• **DATA BELOW**

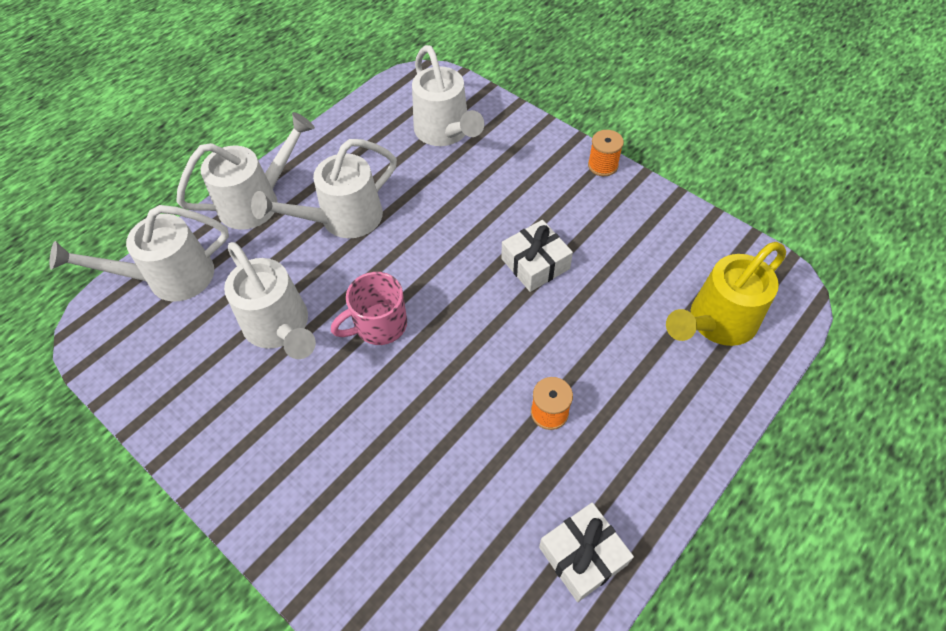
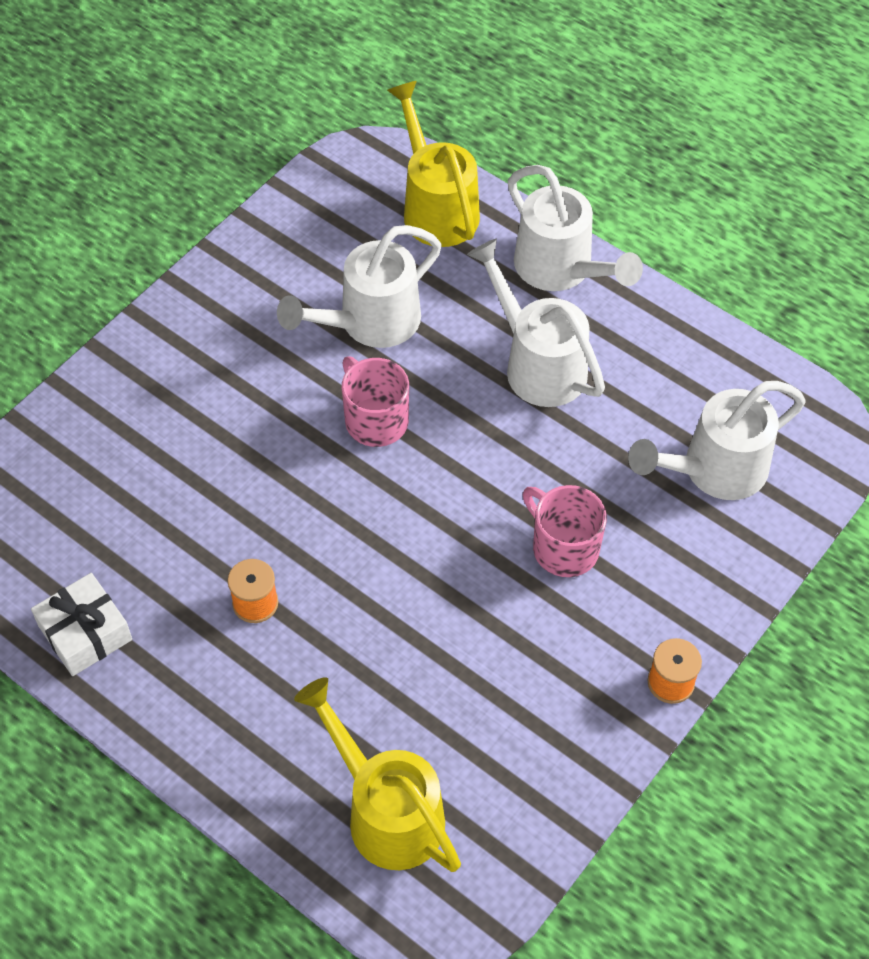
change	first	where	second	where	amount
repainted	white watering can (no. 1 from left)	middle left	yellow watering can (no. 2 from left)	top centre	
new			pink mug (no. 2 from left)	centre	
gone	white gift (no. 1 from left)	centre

• **YOUR GOAL**
Which lines of the data contain the string "left"? Copy each of them.

• **REPLY TO THE EXERCISE**
repainted	white watering can (no. 1 from left)	middle left	yellow watering can (no. 2 from left)	top centre	
new			pink mug (no. 2 from left)	centre	
gone	white gift (no. 1 from left)	centre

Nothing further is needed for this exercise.